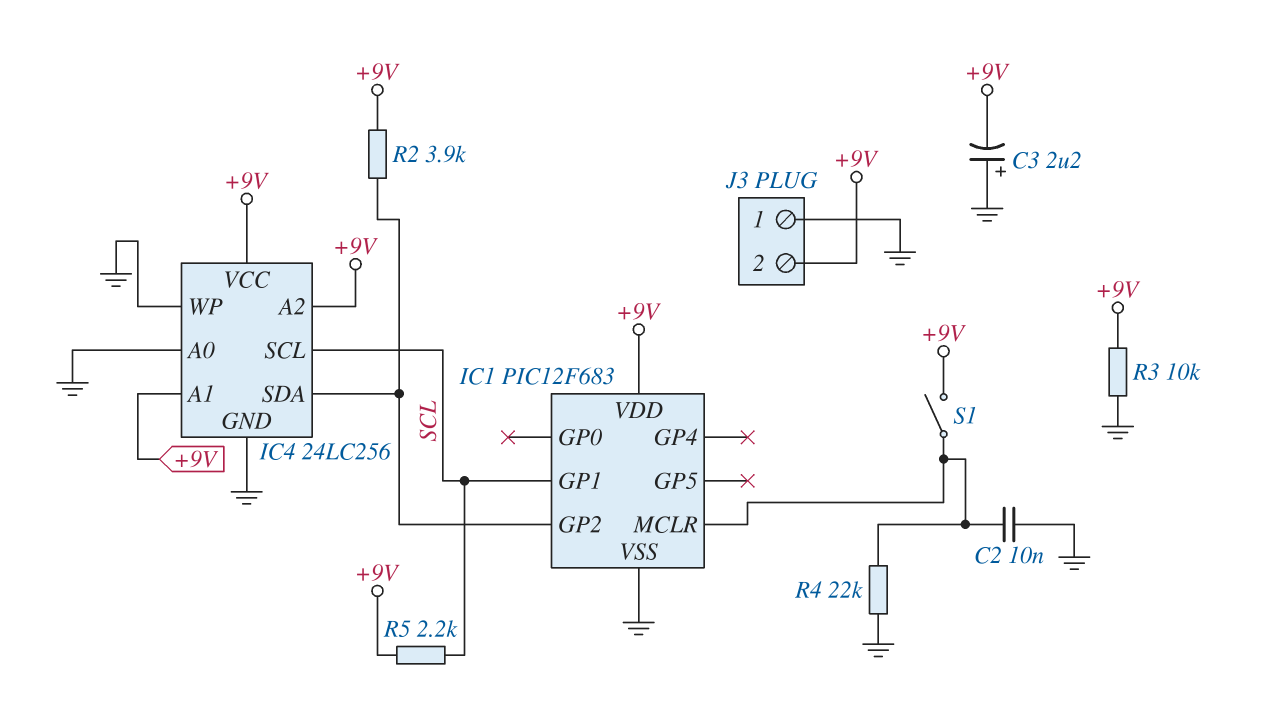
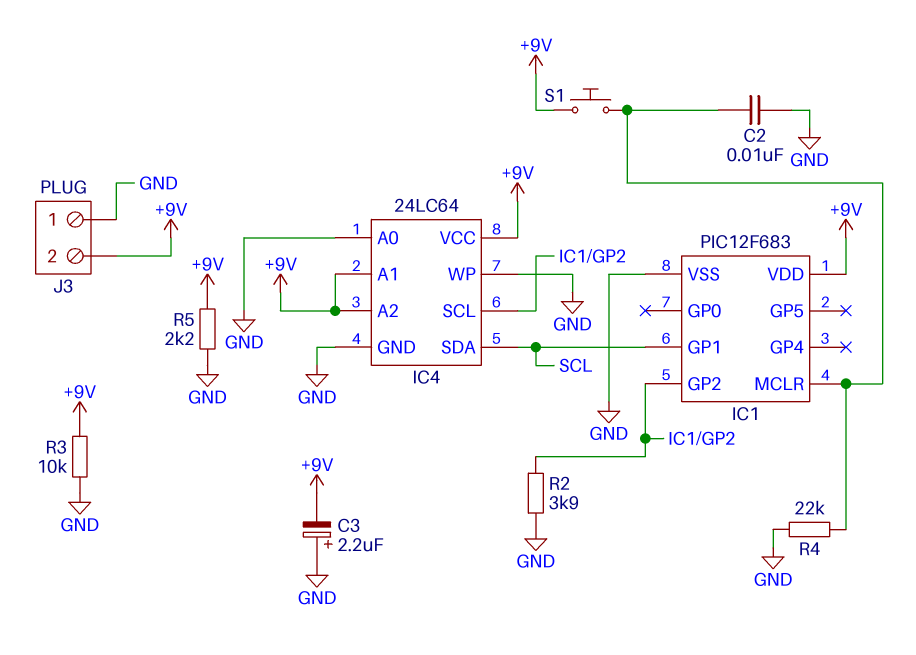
IC4: 24LC256 -> 24LC64
IC4 pin SCL: SCL -> IC1/GP2
IC4 pin SDA: IC1/GP2 -> SCL
R2: 3.9k (+9V, IC1/GP2) -> 3.9k (GND, IC1/GP2)
R5: 2.2k (+9V, SCL) -> 2.2k (+9V, GND)
S1: switch (+9V, IC1/MCLR) -> button (+9V, IC1/MCLR)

# [TASK STATEMENT]
What do the lines from the one with "R2: 3.9k (+9V, IC1/GP2)" through the last line of the entries say? Print them word for word, both ends included, and nothing else.

# [EXPECTED ANSWER]
R2: 3.9k (+9V, IC1/GP2) -> 3.9k (GND, IC1/GP2)
R5: 2.2k (+9V, SCL) -> 2.2k (+9V, GND)
S1: switch (+9V, IC1/MCLR) -> button (+9V, IC1/MCLR)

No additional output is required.